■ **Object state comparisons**
****************

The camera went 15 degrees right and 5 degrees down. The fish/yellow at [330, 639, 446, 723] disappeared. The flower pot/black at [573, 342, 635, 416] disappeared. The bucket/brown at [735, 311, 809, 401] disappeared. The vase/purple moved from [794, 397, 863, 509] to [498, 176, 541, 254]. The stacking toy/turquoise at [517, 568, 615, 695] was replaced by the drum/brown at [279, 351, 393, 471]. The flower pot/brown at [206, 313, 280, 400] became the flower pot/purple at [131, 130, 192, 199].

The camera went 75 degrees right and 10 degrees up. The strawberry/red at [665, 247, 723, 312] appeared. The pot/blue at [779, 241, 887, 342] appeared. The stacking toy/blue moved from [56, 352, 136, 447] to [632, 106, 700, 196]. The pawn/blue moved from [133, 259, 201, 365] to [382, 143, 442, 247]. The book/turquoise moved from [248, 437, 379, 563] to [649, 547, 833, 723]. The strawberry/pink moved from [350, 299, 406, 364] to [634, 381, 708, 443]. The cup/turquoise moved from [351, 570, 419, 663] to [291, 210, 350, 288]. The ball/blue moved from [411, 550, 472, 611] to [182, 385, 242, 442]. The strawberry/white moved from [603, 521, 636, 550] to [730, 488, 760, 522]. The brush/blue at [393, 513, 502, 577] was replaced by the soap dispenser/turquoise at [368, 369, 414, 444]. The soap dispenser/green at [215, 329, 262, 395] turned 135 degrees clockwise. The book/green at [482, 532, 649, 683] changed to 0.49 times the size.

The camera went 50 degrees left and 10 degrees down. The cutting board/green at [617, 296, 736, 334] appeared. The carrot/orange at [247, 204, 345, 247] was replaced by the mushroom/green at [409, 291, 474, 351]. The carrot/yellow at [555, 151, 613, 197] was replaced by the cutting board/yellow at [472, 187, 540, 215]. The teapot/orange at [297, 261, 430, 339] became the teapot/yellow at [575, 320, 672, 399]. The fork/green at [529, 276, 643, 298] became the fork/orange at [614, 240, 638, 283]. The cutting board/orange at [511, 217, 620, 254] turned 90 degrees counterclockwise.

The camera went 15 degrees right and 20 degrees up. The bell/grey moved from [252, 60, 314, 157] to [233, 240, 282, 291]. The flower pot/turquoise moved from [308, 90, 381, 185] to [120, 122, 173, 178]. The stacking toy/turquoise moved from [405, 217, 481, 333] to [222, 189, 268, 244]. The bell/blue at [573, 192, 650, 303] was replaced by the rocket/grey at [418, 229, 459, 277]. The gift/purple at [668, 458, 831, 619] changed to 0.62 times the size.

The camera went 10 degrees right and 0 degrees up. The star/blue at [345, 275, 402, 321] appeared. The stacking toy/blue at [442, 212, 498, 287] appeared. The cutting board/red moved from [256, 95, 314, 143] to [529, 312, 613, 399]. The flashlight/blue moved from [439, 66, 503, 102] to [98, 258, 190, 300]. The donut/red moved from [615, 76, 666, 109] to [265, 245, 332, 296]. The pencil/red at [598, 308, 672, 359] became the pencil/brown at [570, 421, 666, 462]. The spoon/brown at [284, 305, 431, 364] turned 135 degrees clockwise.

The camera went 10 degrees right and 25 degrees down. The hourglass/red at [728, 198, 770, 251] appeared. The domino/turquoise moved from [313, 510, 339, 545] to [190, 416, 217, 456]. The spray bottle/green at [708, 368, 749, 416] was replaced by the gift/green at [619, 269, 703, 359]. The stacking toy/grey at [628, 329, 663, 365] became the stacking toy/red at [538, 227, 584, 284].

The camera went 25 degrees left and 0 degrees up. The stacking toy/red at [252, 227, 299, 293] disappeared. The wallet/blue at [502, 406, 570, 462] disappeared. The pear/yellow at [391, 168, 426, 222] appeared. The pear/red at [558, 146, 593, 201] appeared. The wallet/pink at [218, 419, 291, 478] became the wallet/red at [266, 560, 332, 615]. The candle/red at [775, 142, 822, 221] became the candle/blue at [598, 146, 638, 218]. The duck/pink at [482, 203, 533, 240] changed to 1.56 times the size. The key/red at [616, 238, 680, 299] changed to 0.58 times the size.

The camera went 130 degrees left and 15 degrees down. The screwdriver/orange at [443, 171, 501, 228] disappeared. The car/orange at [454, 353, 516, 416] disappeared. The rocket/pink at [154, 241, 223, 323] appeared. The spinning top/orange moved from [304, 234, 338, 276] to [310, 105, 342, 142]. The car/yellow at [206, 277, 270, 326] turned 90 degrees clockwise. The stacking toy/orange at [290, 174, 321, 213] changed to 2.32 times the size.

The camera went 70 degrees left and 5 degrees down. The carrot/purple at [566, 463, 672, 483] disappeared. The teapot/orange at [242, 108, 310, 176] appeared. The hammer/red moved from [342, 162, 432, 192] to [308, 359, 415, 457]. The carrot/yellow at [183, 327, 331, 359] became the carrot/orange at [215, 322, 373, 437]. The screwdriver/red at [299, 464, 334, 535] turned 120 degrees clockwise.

****************

■ **EXERCISE**
The answer must be a word-for-word transcription of every record above.

■ **OUTPUT BELOW**
The camera went 15 degrees right and 5 degrees down. The fish/yellow at [330, 639, 446, 723] disappeared. The flower pot/black at [573, 342, 635, 416] disappeared. The bucket/brown at [735, 311, 809, 401] disappeared. The vase/purple moved from [794, 397, 863, 509] to [498, 176, 541, 254]. The stacking toy/turquoise at [517, 568, 615, 695] was replaced by the drum/brown at [279, 351, 393, 471]. The flower pot/brown at [206, 313, 280, 400] became the flower pot/purple at [131, 130, 192, 199].

The camera went 75 degrees right and 10 degrees up. The strawberry/red at [665, 247, 723, 312] appeared. The pot/blue at [779, 241, 887, 342] appeared. The stacking toy/blue moved from [56, 352, 136, 447] to [632, 106, 700, 196]. The pawn/blue moved from [133, 259, 201, 365] to [382, 143, 442, 247]. The book/turquoise moved from [248, 437, 379, 563] to [649, 547, 833, 723]. The strawberry/pink moved from [350, 299, 406, 364] to [634, 381, 708, 443]. The cup/turquoise moved from [351, 570, 419, 663] to [291, 210, 350, 288]. The ball/blue moved from [411, 550, 472, 611] to [182, 385, 242, 442]. The strawberry/white moved from [603, 521, 636, 550] to [730, 488, 760, 522]. The brush/blue at [393, 513, 502, 577] was replaced by the soap dispenser/turquoise at [368, 369, 414, 444]. The soap dispenser/green at [215, 329, 262, 395] turned 135 degrees clockwise. The book/green at [482, 532, 649, 683] changed to 0.49 times the size.

The camera went 50 degrees left and 10 degrees down. The cutting board/green at [617, 296, 736, 334] appeared. The carrot/orange at [247, 204, 345, 247] was replaced by the mushroom/green at [409, 291, 474, 351]. The carrot/yellow at [555, 151, 613, 197] was replaced by the cutting board/yellow at [472, 187, 540, 215]. The teapot/orange at [297, 261, 430, 339] became the teapot/yellow at [575, 320, 672, 399]. The fork/green at [529, 276, 643, 298] became the fork/orange at [614, 240, 638, 283]. The cutting board/orange at [511, 217, 620, 254] turned 90 degrees counterclockwise.

The camera went 15 degrees right and 20 degrees up. The bell/grey moved from [252, 60, 314, 157] to [233, 240, 282, 291]. The flower pot/turquoise moved from [308, 90, 381, 185] to [120, 122, 173, 178]. The stacking toy/turquoise moved from [405, 217, 481, 333] to [222, 189, 268, 244]. The bell/blue at [573, 192, 650, 303] was replaced by the rocket/grey at [418, 229, 459, 277]. The gift/purple at [668, 458, 831, 619] changed to 0.62 times the size.

The camera went 10 degrees right and 0 degrees up. The star/blue at [345, 275, 402, 321] appeared. The stacking toy/blue at [442, 212, 498, 287] appeared. The cutting board/red moved from [256, 95, 314, 143] to [529, 312, 613, 399]. The flashlight/blue moved from [439, 66, 503, 102] to [98, 258, 190, 300]. The donut/red moved from [615, 76, 666, 109] to [265, 245, 332, 296]. The pencil/red at [598, 308, 672, 359] became the pencil/brown at [570, 421, 666, 462]. The spoon/brown at [284, 305, 431, 364] turned 135 degrees clockwise.

The camera went 10 degrees right and 25 degrees down. The hourglass/red at [728, 198, 770, 251] appeared. The domino/turquoise moved from [313, 510, 339, 545] to [190, 416, 217, 456]. The spray bottle/green at [708, 368, 749, 416] was replaced by the gift/green at [619, 269, 703, 359]. The stacking toy/grey at [628, 329, 663, 365] became the stacking toy/red at [538, 227, 584, 284].

The camera went 25 degrees left and 0 degrees up. The stacking toy/red at [252, 227, 299, 293] disappeared. The wallet/blue at [502, 406, 570, 462] disappeared. The pear/yellow at [391, 168, 426, 222] appeared. The pear/red at [558, 146, 593, 201] appeared. The wallet/pink at [218, 419, 291, 478] became the wallet/red at [266, 560, 332, 615]. The candle/red at [775, 142, 822, 221] became the candle/blue at [598, 146, 638, 218]. The duck/pink at [482, 203, 533, 240] changed to 1.56 times the size. The key/red at [616, 238, 680, 299] changed to 0.58 times the size.

The camera went 130 degrees left and 15 degrees down. The screwdriver/orange at [443, 171, 501, 228] disappeared. The car/orange at [454, 353, 516, 416] disappeared. The rocket/pink at [154, 241, 223, 323] appeared. The spinning top/orange moved from [304, 234, 338, 276] to [310, 105, 342, 142]. The car/yellow at [206, 277, 270, 326] turned 90 degrees clockwise. The stacking toy/orange at [290, 174, 321, 213] changed to 2.32 times the size.

The camera went 70 degrees left and 5 degrees down. The carrot/purple at [566, 463, 672, 483] disappeared. The teapot/orange at [242, 108, 310, 176] appeared. The hammer/red moved from [342, 162, 432, 192] to [308, 359, 415, 457]. The carrot/yellow at [183, 327, 331, 359] became the carrot/orange at [215, 322, 373, 437]. The screwdriver/red at [299, 464, 334, 535] turned 120 degrees clockwise.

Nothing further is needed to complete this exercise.